### Required action:
In the listing that follows, copy out each line that includes the word "rocket".

### Excerpted data:
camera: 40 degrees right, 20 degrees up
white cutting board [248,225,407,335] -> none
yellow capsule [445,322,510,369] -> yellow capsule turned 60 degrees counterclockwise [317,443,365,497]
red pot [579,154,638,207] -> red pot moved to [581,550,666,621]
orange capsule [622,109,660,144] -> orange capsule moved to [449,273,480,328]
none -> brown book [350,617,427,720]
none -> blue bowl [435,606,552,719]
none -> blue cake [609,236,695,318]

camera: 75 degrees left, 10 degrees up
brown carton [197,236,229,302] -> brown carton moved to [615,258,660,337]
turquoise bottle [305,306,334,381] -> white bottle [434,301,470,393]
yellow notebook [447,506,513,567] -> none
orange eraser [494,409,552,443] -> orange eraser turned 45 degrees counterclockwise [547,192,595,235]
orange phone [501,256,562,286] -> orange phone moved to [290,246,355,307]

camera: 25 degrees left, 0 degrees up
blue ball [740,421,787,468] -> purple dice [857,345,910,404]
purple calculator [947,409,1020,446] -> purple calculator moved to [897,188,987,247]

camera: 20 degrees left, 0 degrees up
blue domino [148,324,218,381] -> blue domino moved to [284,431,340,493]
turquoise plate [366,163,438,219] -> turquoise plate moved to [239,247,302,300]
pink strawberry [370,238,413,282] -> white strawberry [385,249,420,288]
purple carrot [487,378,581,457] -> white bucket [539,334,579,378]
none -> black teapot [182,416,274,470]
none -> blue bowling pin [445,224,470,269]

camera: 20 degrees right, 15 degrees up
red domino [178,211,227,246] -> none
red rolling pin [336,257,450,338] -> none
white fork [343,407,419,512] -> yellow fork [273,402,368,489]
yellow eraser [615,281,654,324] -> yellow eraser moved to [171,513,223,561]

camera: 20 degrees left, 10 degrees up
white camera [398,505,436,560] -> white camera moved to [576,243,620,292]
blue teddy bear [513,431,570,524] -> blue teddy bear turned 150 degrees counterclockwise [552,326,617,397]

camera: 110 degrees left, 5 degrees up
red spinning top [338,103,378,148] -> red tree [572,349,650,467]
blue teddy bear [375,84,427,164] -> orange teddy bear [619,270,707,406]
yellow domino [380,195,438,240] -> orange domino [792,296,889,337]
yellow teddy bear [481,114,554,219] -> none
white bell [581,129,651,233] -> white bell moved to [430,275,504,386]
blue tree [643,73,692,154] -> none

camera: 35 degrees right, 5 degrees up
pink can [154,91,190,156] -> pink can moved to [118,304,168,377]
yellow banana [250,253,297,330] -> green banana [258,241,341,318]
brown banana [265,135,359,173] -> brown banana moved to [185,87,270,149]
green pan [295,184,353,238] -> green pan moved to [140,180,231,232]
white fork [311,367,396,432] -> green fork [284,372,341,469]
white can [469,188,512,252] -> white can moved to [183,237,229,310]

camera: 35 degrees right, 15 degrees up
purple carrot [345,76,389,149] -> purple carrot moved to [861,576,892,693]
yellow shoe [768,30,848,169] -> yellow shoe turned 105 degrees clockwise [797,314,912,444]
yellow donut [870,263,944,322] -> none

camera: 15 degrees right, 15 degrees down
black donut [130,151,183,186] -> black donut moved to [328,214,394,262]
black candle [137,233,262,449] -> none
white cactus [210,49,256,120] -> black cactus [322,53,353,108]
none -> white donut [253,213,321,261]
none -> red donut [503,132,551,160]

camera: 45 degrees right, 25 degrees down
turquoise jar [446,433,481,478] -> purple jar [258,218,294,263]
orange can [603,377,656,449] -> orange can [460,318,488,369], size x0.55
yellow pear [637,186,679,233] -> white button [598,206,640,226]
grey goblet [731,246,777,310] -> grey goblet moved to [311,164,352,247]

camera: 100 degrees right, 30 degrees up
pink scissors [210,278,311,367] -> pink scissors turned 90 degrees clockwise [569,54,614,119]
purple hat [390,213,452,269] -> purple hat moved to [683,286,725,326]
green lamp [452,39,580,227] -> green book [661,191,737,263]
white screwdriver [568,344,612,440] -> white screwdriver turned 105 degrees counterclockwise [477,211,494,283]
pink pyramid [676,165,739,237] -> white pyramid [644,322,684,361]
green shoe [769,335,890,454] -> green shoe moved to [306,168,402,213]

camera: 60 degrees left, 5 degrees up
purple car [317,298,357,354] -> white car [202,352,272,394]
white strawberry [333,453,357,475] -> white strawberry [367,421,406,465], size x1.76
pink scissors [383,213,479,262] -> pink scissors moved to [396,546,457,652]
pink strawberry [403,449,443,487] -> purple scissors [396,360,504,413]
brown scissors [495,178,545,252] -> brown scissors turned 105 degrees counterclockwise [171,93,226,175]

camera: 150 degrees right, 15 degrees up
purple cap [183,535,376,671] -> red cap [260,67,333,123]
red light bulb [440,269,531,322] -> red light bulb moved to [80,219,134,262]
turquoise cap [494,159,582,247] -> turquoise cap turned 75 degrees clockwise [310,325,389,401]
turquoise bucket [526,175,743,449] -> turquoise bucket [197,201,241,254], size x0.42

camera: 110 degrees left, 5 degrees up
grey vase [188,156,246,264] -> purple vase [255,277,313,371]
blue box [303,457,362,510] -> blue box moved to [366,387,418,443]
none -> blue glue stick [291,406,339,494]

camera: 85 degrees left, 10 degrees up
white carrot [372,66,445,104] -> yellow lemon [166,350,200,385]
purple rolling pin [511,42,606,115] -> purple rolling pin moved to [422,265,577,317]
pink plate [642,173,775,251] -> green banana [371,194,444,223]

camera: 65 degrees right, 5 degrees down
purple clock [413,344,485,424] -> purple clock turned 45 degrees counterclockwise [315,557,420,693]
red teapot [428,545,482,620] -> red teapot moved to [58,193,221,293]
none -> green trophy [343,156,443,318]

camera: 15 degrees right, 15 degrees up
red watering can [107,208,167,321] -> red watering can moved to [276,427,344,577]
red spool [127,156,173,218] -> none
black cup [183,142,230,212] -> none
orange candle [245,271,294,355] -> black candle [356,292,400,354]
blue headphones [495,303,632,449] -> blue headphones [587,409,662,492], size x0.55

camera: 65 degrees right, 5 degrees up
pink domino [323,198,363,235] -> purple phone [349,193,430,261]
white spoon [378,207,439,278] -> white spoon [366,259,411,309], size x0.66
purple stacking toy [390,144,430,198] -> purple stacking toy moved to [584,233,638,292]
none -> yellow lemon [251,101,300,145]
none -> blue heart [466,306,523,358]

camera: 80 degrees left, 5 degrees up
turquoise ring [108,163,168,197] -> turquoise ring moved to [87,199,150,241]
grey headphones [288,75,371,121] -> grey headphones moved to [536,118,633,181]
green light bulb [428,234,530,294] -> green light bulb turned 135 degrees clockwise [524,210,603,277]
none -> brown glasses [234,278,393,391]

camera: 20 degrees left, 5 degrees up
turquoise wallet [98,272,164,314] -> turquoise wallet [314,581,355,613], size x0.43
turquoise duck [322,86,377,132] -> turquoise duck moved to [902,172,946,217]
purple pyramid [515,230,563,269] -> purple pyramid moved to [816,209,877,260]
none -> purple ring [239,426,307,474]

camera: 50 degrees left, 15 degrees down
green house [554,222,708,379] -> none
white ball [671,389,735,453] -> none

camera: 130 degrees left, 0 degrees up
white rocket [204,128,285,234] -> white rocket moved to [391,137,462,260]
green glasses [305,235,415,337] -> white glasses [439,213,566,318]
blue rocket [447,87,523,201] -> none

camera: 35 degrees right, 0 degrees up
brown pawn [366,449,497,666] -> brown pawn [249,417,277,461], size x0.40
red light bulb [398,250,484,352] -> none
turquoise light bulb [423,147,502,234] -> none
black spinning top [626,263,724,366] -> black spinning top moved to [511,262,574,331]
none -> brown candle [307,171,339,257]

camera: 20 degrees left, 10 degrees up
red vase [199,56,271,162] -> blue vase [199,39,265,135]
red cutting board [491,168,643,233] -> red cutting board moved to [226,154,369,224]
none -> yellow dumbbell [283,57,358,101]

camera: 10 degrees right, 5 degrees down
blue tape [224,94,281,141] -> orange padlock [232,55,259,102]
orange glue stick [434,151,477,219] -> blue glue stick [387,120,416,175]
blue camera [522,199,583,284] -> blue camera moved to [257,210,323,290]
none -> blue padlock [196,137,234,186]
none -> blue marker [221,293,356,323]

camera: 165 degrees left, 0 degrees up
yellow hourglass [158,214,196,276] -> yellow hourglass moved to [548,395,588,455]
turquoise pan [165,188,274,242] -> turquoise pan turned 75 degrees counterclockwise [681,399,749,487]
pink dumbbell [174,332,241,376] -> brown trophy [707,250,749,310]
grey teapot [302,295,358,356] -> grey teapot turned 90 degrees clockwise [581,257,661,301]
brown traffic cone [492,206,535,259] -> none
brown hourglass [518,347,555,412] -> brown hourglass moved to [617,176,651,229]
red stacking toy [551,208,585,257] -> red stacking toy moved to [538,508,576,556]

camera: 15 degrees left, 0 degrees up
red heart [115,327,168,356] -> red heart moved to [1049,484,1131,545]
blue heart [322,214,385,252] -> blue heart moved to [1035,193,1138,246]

### Written solution:
white rocket [204,128,285,234] -> white rocket moved to [391,137,462,260]
blue rocket [447,87,523,201] -> none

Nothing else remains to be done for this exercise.